TASK ITEM: Take the data below and extract the lines from the one with "book (1st from left)" to the one with "marker (2nd from left)", inclusive, exactly as written.

(DATA FOR THIS EXERCISE)

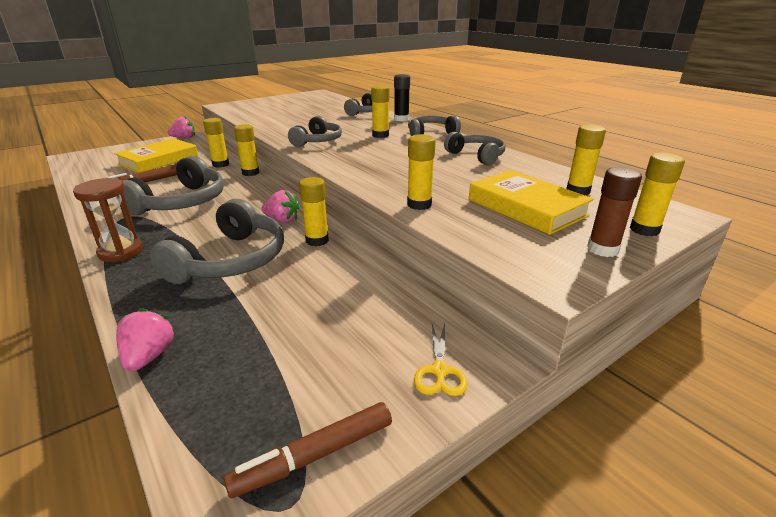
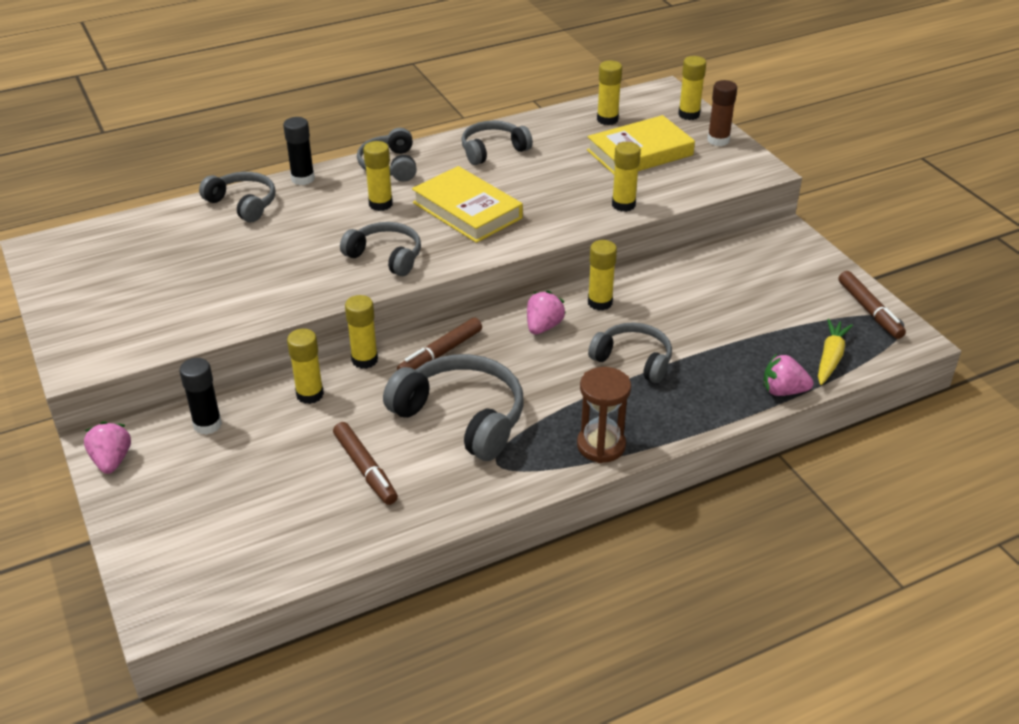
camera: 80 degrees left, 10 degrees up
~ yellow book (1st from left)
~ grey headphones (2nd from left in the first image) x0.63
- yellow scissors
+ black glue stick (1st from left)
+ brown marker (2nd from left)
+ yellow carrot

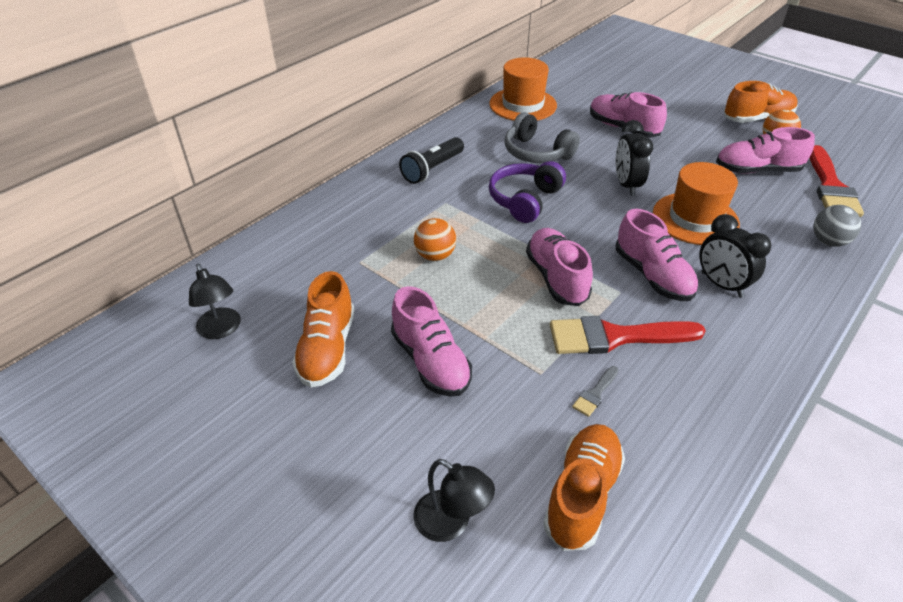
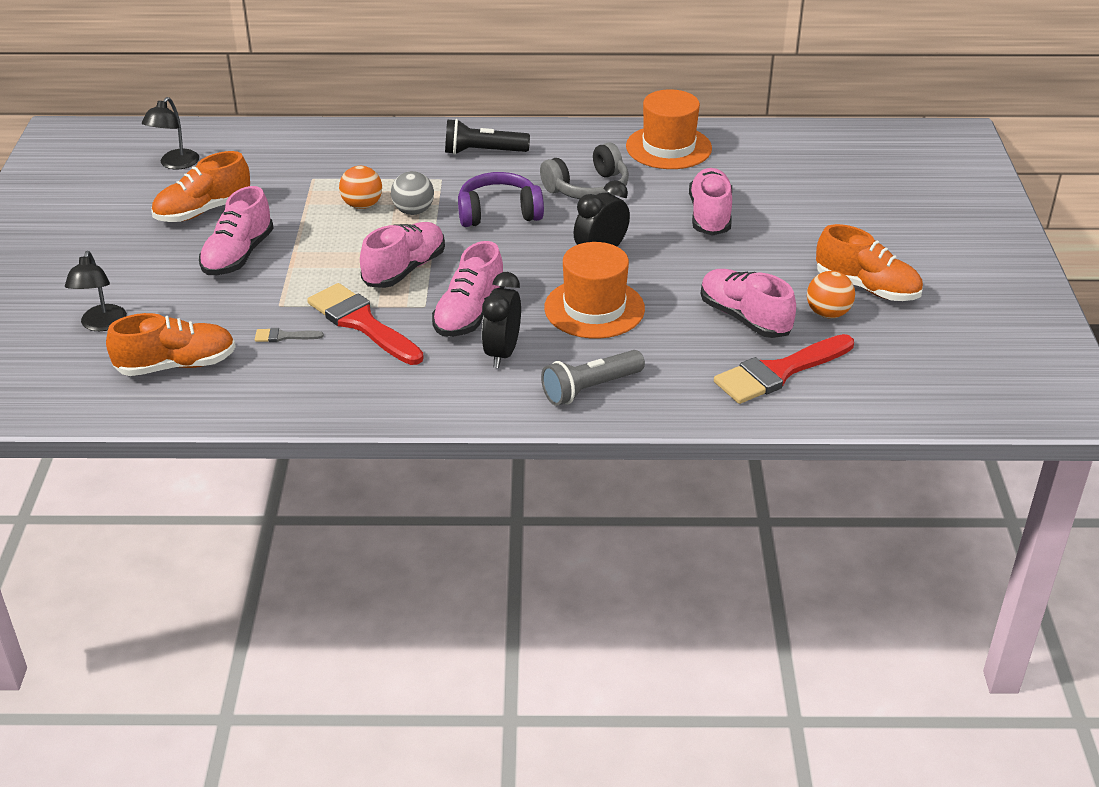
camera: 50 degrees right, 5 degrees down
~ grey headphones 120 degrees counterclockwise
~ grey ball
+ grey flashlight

(End DATA FOR THIS EXERCISE)
(DATA FOR THIS EXERCISE)

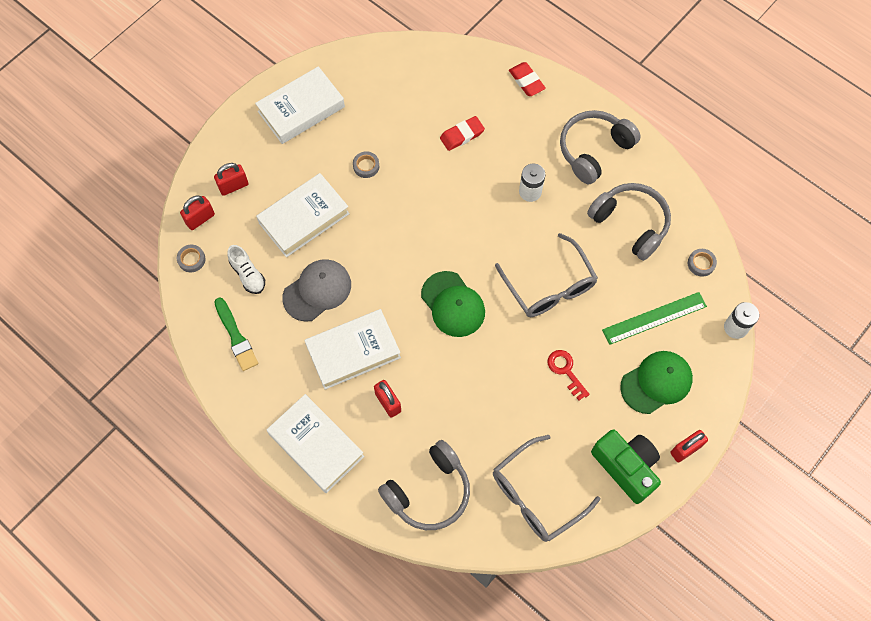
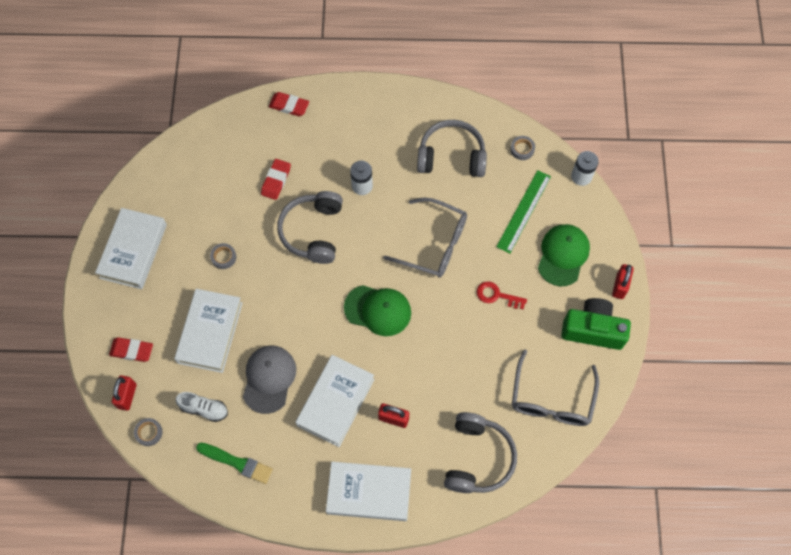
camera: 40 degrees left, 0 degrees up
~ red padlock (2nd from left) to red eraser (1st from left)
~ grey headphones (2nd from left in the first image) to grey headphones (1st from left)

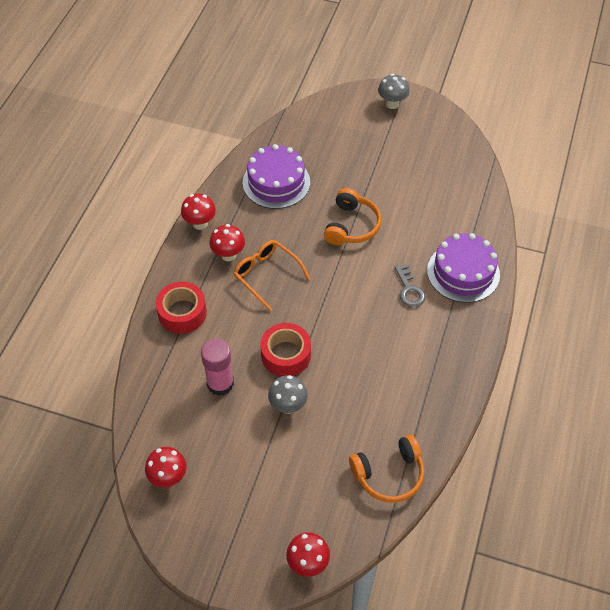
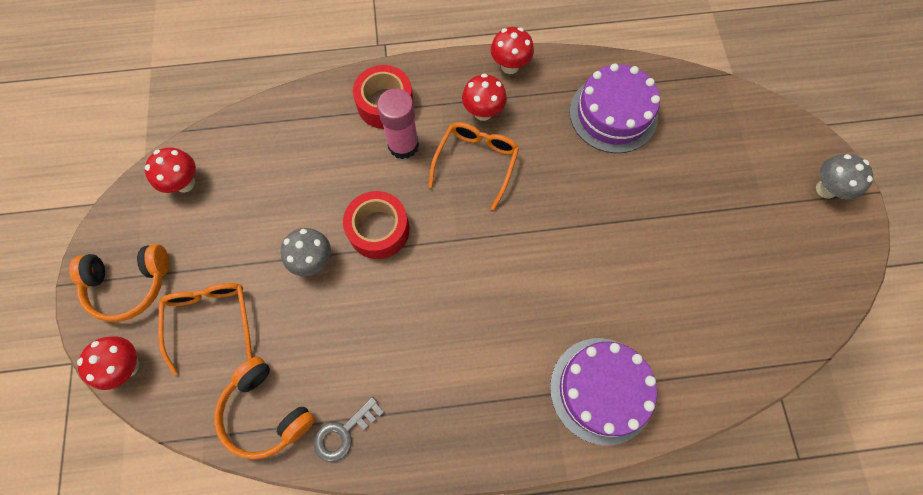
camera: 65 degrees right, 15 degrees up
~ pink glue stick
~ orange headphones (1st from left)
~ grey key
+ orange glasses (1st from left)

(End DATA FOR THIS EXERCISE)

TASK OUTPUT:
~ yellow book (1st from left)
~ grey headphones (2nd from left in the first image) x0.63
- yellow scissors
+ black glue stick (1st from left)
+ brown marker (2nd from left)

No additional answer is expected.